Recorded information:
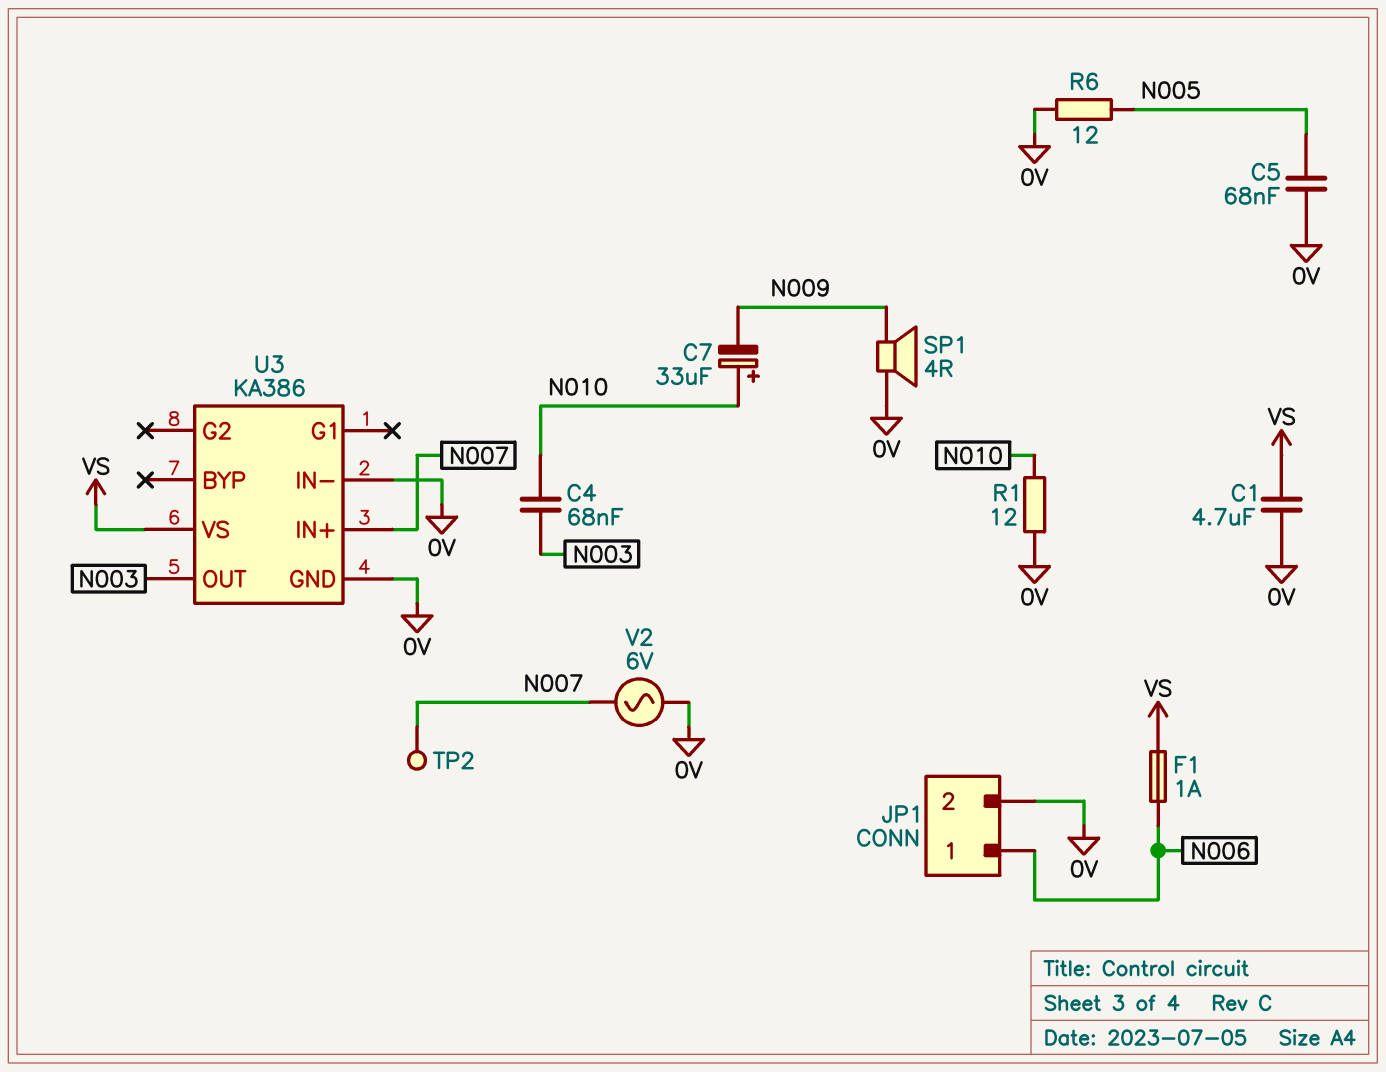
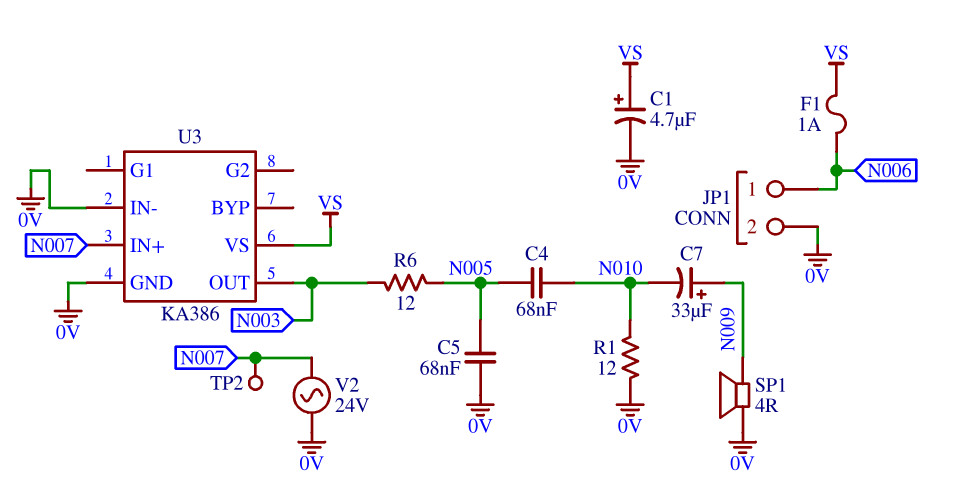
C1: 4.7uF (0V, VS) -> 4.7uF (plus VS, minus 0V)
C4: 68nF (N003, N010) -> 68nF (N005, N010)
C7: 33uF (plus N010, minus N009) -> 33uF (plus N009, minus N010)
R6: 12 (0V, N005) -> 12 (N003, N005)
V2: AC 6V (0V, N007) -> AC 24V (0V, N007)

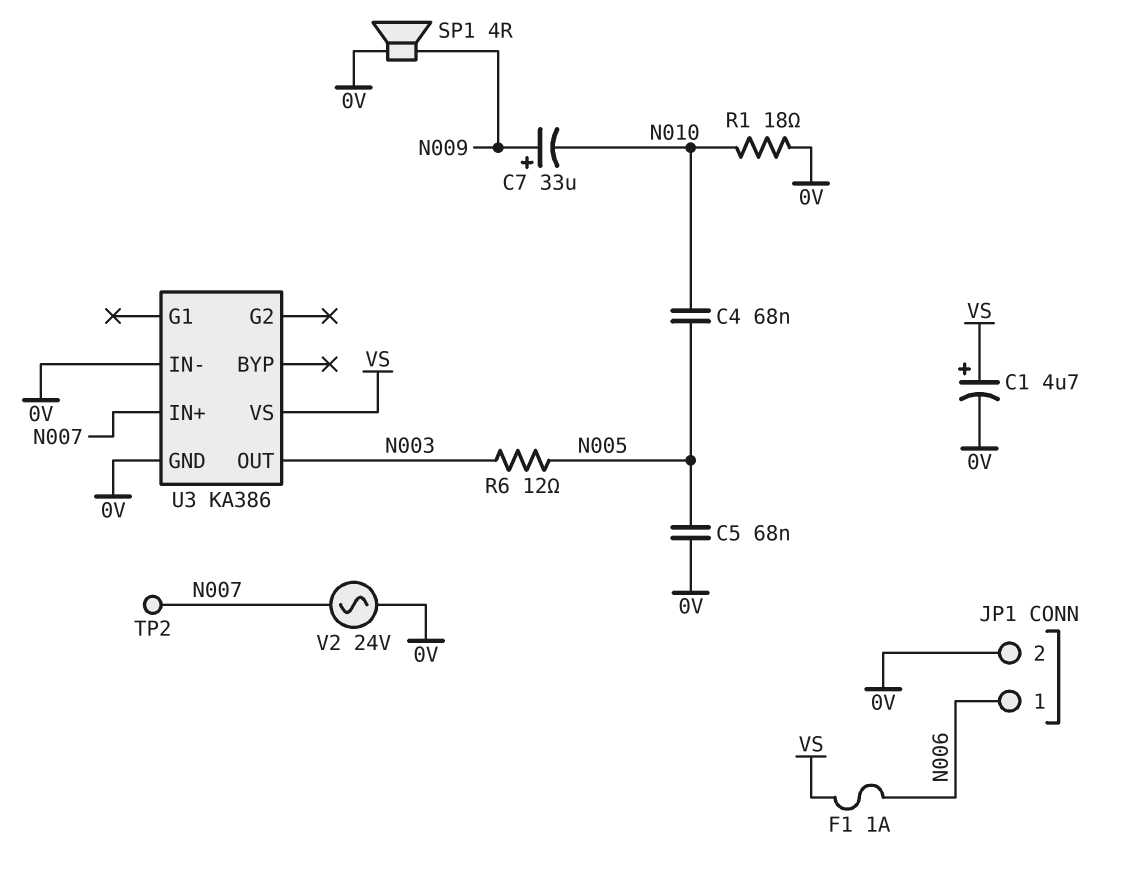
R1: 12 (0V, N010) -> 18 (0V, N010)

Problem requirements: Would you copy all the material exactly, dropping the pictures?

Solution for this task:
C1: 4.7uF (0V, VS) -> 4.7uF (plus VS, minus 0V)
C4: 68nF (N003, N010) -> 68nF (N005, N010)
C7: 33uF (plus N010, minus N009) -> 33uF (plus N009, minus N010)
R6: 12 (0V, N005) -> 12 (N003, N005)
V2: AC 6V (0V, N007) -> AC 24V (0V, N007)

R1: 12 (0V, N010) -> 18 (0V, N010)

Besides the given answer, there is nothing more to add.